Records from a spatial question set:
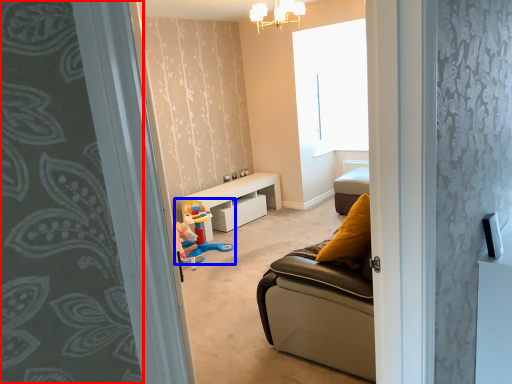
Question: Which object is further to the camera taking this photo, curtain (highlighted by a red box) or toy (highlighted by a blue box)?

Choices:
 (A) curtain
 (B) toy

Answer: (B)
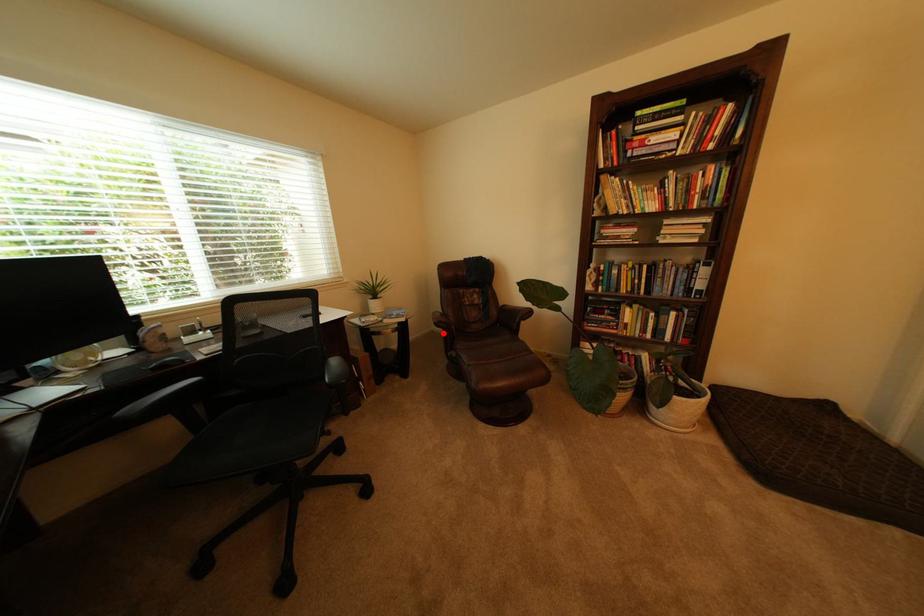
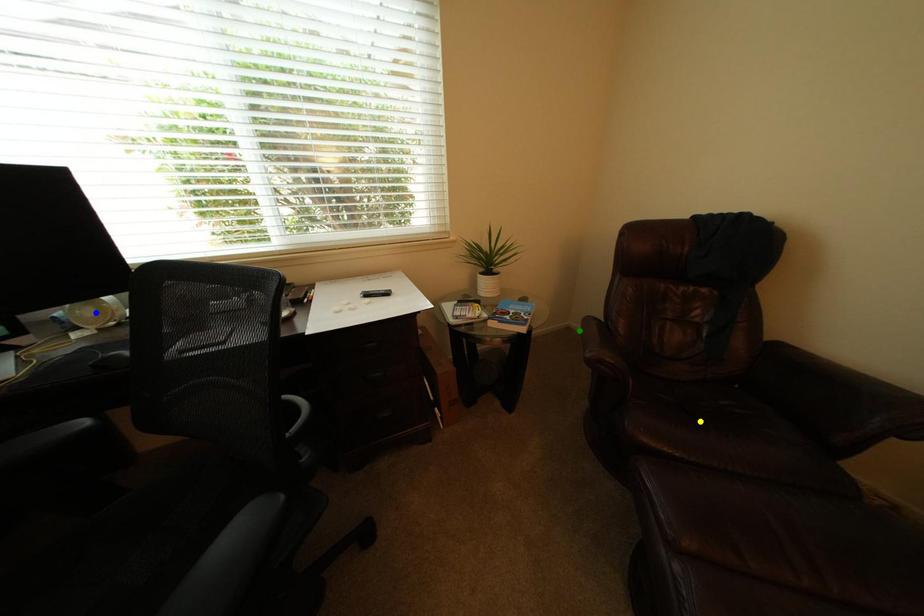
Question: I am providing you with two images of the same scene from different viewpoints. A red point is marked on the first image. You are given multiple points on the second image. Which mark in image 2 goes with the point in image 1?

Choices:
 (A) green point
 (B) blue point
 (C) yellow point

Answer: (A)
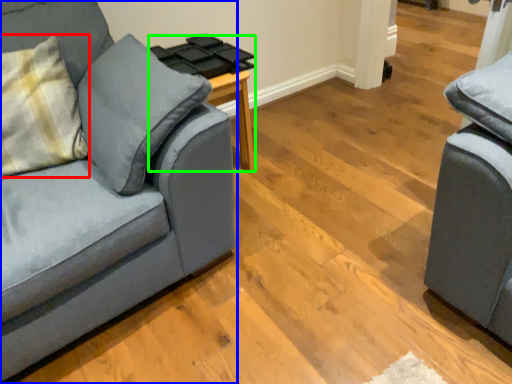
Question: Which object is positioned farthest from throw pillow (highlighted by a red box)? Select from studio couch (highlighted by a blue box) and side table (highlighted by a green box).

Choices:
 (A) studio couch
 (B) side table

Answer: (B)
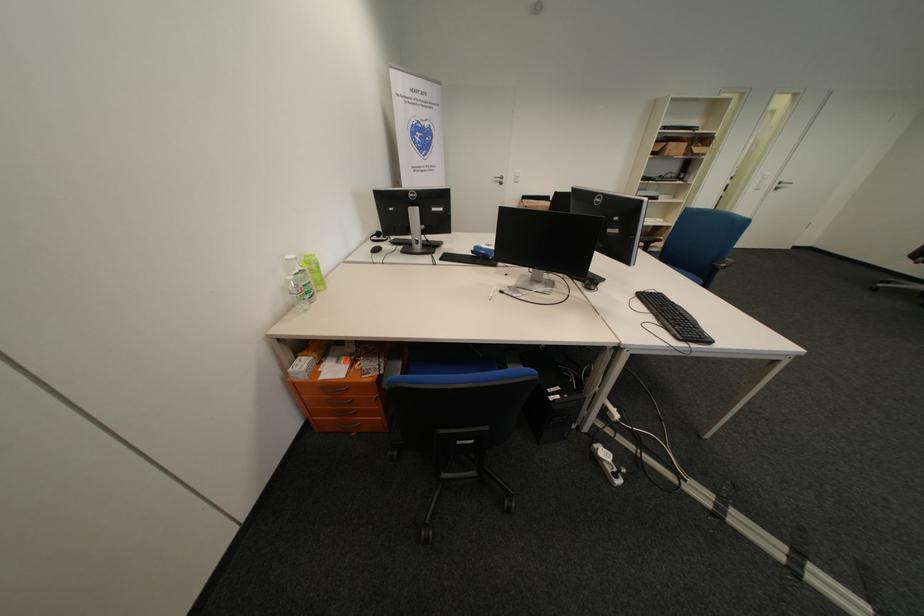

▶ [WHAT TO WORK ON]:
Output the lines from the beginning of the material through the line containing "Answer: (A)" as a JSON list of strings, one string per line, leaving out blank lines and pictures.

▶ [RESULT OF THIS EXERCISE]:
[
  "Question: Which object is further to the camera taking this photo, curtain (highlighted by a red box) or toy (highlighted by a blue box)?",
  "Choices:",
  " (A) curtain",
  " (B) toy",
  "Answer: (B)",
  "Question: I am providing you with two images of the same scene from different viewpoints. A red point is marked on the first image. You are given multiple points on the second image. Which mark in image 2 goes with the point in image 1?",
  "Choices:",
  " (A) green point",
  " (B) blue point",
  " (C) yellow point",
  "Answer: (A)"
]